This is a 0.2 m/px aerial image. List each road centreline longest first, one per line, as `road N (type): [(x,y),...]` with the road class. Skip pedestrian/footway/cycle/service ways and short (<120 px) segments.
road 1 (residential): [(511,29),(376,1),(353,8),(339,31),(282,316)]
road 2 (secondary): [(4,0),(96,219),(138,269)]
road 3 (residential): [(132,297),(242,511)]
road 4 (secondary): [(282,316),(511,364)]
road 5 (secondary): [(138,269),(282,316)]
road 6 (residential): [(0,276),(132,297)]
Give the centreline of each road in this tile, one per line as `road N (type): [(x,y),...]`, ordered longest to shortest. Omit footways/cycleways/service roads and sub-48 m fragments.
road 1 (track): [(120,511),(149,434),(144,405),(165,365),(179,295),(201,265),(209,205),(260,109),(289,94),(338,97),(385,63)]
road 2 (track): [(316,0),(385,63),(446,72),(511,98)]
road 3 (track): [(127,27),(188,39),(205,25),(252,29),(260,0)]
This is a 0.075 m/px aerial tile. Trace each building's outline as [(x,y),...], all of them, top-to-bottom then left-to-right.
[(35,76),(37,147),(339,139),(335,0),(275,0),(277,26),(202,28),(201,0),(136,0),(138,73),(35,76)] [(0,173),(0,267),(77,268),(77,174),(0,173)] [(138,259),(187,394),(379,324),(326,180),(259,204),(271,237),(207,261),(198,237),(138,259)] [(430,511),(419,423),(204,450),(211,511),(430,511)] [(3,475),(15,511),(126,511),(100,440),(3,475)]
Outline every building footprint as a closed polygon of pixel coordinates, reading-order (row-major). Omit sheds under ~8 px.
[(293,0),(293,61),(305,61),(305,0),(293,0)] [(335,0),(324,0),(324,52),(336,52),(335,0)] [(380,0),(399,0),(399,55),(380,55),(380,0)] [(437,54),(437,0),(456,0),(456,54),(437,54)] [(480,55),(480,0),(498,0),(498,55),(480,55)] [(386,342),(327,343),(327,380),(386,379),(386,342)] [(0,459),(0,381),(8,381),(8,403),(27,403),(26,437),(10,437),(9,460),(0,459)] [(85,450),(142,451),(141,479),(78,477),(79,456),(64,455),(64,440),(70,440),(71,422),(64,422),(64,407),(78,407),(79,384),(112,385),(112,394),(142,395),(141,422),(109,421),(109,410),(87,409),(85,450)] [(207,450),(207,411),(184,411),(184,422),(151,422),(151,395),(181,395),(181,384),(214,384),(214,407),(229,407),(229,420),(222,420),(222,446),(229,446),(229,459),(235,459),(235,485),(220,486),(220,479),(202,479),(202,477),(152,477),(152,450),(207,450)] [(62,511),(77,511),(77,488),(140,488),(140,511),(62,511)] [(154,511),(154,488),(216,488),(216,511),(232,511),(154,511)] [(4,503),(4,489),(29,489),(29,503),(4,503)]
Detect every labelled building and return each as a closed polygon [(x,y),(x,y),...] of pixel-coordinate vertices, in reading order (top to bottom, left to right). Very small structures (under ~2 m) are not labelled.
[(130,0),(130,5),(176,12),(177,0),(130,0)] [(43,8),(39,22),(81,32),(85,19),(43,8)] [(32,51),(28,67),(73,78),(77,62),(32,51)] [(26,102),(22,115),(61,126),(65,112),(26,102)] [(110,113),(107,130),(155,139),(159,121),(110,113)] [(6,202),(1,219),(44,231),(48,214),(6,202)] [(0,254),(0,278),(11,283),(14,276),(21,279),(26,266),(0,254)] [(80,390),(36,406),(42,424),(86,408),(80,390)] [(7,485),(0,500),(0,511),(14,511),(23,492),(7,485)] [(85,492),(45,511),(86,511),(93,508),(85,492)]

-------------------------

Return the data word for word, from its first line through the line containing "road 3 (track): [(127,27),(188,39),(205,25),(252,29),(260,0)]", with both of those lines included.

This is a 0.2 m/px aerial image. List each road centreline longest first, one per line, as `road N (type): [(x,y),...]` with the road class. Skip pedestrian/footway/cycle/service ways and short (<120 px) segments.
road 1 (residential): [(511,29),(376,1),(353,8),(339,31),(282,316)]
road 2 (secondary): [(4,0),(96,219),(138,269)]
road 3 (residential): [(132,297),(242,511)]
road 4 (secondary): [(282,316),(511,364)]
road 5 (secondary): [(138,269),(282,316)]
road 6 (residential): [(0,276),(132,297)]
Give the centreline of each road in this tile, one per line as `road N (type): [(x,y),...]`, ordered longest to shortest. Omit footways/cycleways/service roads and sub-48 m fragments.
road 1 (track): [(120,511),(149,434),(144,405),(165,365),(179,295),(201,265),(209,205),(260,109),(289,94),(338,97),(385,63)]
road 2 (track): [(316,0),(385,63),(446,72),(511,98)]
road 3 (track): [(127,27),(188,39),(205,25),(252,29),(260,0)]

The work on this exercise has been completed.